WORK TASK:
Check each line of the material below, and copy it if it holds the string "RESET".

INPUT DATA:
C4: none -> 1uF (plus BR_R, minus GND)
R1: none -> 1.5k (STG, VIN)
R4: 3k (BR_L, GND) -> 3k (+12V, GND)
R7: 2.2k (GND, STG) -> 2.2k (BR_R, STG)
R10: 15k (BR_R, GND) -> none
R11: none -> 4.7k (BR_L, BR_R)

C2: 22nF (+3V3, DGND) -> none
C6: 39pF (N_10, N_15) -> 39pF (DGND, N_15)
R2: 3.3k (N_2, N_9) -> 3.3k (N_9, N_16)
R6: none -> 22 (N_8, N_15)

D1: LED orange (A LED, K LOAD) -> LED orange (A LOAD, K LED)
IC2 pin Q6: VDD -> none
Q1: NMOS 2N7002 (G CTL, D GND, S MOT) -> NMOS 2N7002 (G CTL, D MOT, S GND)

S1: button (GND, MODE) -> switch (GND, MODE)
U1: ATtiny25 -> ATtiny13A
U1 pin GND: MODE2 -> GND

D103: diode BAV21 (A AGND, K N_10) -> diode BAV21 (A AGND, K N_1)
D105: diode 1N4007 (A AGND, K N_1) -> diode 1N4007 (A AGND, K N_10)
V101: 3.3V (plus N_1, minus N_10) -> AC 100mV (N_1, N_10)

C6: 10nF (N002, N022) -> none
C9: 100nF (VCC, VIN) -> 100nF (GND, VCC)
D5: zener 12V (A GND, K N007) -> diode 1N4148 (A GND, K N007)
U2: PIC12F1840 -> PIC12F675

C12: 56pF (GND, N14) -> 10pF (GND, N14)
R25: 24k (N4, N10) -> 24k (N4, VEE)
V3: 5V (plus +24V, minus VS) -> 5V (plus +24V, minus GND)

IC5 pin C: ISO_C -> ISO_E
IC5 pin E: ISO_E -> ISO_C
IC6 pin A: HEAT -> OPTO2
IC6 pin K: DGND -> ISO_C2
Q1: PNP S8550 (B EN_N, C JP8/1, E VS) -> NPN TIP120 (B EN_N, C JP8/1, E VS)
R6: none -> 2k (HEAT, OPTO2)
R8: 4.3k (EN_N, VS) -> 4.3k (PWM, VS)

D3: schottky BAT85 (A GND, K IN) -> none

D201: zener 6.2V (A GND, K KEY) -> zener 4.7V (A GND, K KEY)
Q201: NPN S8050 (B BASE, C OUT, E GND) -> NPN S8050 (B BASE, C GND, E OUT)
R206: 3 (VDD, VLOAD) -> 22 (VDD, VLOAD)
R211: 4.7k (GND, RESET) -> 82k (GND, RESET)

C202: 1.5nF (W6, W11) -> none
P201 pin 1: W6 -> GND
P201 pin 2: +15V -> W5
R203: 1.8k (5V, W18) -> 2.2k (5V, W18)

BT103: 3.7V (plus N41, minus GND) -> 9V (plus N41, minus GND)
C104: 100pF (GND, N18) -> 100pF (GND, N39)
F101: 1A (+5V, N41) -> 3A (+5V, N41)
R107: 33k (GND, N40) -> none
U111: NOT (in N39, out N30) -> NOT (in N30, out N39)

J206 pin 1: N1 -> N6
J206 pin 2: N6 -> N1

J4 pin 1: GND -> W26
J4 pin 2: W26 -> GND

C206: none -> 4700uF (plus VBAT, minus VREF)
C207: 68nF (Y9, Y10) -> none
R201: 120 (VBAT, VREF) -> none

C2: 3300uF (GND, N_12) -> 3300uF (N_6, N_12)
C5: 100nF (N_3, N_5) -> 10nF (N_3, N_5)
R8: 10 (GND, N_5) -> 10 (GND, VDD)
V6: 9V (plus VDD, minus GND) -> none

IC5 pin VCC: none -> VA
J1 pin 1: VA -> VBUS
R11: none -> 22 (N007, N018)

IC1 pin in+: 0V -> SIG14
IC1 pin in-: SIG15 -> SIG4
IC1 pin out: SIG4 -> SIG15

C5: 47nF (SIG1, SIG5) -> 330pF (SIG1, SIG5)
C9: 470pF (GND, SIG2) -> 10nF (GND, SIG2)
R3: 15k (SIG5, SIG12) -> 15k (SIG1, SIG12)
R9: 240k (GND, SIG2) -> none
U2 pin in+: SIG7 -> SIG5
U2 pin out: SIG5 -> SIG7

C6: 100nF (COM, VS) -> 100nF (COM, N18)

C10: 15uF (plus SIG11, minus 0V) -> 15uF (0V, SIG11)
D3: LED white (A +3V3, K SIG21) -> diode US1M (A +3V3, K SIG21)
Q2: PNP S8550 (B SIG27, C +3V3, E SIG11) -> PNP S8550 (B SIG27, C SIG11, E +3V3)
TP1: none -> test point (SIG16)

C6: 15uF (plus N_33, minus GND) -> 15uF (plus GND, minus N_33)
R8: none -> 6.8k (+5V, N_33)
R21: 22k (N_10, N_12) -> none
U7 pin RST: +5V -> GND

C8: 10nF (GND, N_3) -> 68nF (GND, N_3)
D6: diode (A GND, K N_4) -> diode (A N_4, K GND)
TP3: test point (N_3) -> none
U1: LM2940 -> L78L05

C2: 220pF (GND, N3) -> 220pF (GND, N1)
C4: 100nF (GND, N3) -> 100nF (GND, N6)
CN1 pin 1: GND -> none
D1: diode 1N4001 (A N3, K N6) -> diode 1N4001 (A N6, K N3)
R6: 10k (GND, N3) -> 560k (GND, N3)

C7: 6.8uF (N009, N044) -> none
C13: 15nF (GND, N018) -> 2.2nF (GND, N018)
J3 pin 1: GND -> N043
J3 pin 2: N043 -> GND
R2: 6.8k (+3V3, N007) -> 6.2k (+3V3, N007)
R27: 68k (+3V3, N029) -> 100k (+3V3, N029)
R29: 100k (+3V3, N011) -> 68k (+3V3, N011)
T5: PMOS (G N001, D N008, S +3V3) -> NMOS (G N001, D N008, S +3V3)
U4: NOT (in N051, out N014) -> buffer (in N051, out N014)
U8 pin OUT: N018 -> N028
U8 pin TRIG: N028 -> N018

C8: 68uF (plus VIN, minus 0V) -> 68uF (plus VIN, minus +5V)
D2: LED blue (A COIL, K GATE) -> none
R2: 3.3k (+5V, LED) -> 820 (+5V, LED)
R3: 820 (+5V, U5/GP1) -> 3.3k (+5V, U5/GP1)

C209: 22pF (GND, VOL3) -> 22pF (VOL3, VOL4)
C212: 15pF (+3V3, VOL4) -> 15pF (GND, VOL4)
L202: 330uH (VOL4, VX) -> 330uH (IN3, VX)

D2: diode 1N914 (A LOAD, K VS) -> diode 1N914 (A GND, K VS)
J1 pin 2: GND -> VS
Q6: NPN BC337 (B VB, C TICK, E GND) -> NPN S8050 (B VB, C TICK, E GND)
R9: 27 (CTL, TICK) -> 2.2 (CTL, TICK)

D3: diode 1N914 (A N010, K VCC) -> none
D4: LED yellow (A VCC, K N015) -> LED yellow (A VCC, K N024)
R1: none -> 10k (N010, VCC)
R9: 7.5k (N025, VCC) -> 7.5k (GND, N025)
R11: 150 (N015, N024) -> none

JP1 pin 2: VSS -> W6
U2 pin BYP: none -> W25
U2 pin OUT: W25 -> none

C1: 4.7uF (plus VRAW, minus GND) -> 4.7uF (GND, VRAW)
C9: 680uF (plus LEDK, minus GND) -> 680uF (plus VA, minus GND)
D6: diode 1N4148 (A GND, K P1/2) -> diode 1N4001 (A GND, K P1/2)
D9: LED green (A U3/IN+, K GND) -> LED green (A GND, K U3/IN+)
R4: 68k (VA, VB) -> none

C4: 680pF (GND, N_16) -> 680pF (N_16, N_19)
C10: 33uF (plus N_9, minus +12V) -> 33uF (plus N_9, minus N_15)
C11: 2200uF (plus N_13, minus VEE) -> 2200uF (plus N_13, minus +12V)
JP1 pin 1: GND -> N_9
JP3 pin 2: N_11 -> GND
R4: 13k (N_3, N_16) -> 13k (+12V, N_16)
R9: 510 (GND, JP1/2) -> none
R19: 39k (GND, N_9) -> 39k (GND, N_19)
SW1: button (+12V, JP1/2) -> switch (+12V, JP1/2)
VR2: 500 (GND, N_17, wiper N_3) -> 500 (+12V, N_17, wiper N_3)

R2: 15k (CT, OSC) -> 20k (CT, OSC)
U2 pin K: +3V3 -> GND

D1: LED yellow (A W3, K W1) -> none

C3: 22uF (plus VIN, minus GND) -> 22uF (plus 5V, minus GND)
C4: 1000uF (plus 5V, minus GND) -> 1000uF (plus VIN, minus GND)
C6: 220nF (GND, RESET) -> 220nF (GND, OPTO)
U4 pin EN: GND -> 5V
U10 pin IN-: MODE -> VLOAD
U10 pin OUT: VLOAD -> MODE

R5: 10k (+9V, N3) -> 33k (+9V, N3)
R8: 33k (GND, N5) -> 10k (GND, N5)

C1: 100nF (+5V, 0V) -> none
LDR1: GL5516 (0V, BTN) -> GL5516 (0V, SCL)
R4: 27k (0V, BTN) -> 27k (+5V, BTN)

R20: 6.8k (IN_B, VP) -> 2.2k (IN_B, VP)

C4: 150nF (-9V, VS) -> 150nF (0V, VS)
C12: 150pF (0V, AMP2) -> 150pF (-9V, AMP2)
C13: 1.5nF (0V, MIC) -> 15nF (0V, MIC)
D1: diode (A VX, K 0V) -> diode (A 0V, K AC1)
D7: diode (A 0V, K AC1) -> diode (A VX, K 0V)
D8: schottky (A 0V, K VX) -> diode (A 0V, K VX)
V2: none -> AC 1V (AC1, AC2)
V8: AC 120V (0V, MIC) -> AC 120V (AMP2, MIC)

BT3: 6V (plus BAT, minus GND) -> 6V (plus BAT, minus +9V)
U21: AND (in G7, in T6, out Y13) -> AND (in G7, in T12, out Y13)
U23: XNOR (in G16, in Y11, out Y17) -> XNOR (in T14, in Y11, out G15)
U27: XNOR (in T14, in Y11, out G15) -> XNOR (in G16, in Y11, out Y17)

ANSWER TO THE EXERCISE:
R211: 4.7k (GND, RESET) -> 82k (GND, RESET)
C6: 220nF (GND, RESET) -> 220nF (GND, OPTO)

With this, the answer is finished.